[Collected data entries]
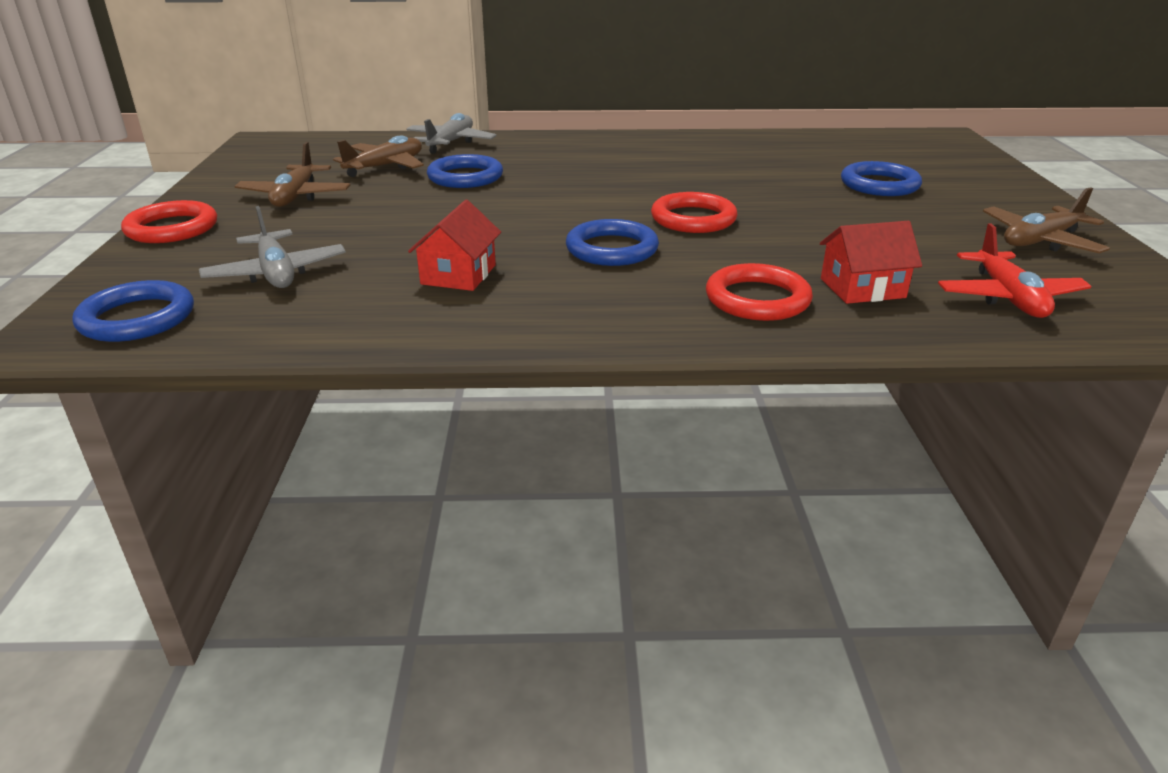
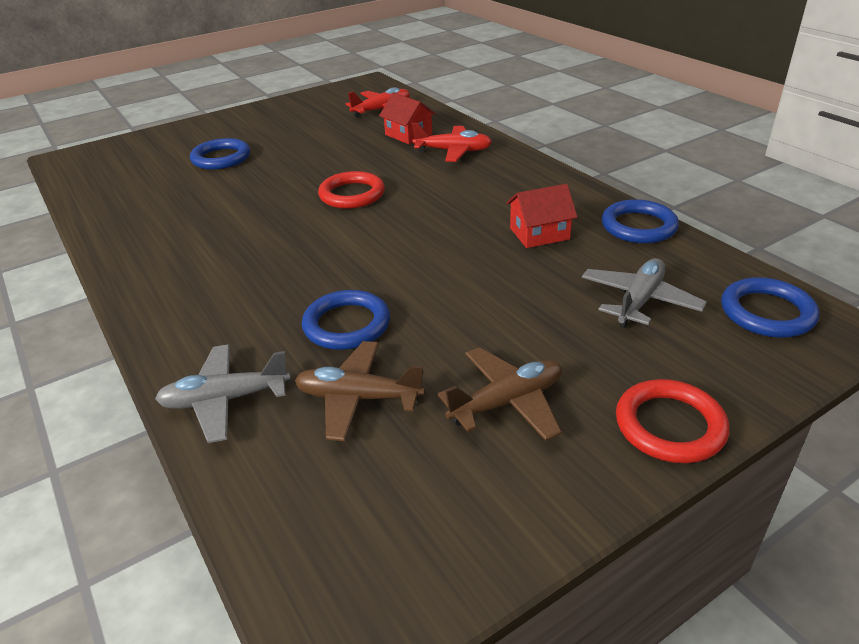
camera: 120 degrees left, 5 degrees up
(612, 249) = (436, 202): blue ring -> blue ring (638, 226)
(757, 299) = (453, 151): red ring -> red plane
(1040, 241) = (295, 112): brown plane -> none

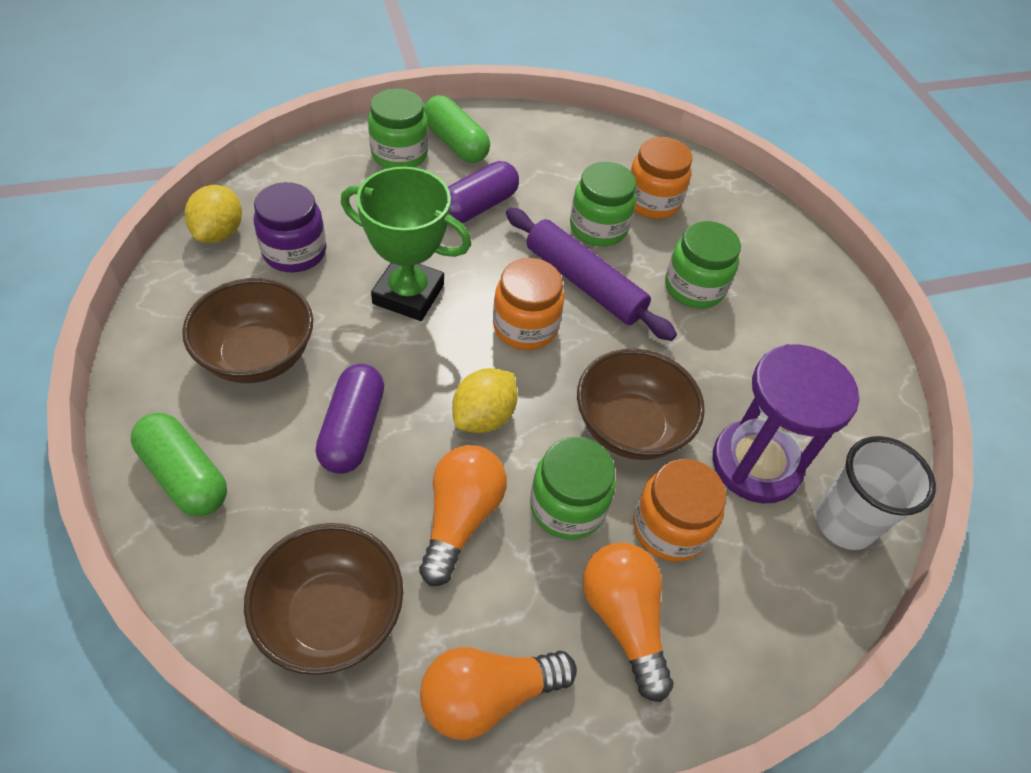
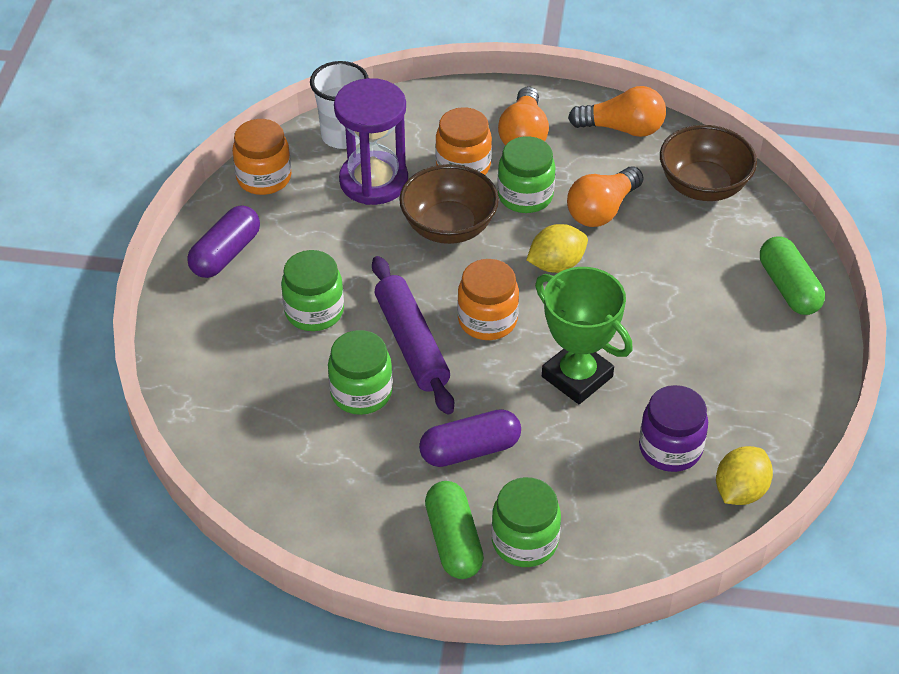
camera: 150 degrees left, 5 degrees down
(258, 356) = (722, 358): brown bowl -> none
(353, 429) = (659, 283): purple capsule -> purple capsule (226, 254)
(652, 202) = (285, 406): orange jar -> orange jar (264, 178)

◆ Problem to work on
What is needed is each line from the records with the word "plane" in it.

◆ Written solution
(757, 299) = (453, 151): red ring -> red plane
(1040, 241) = (295, 112): brown plane -> none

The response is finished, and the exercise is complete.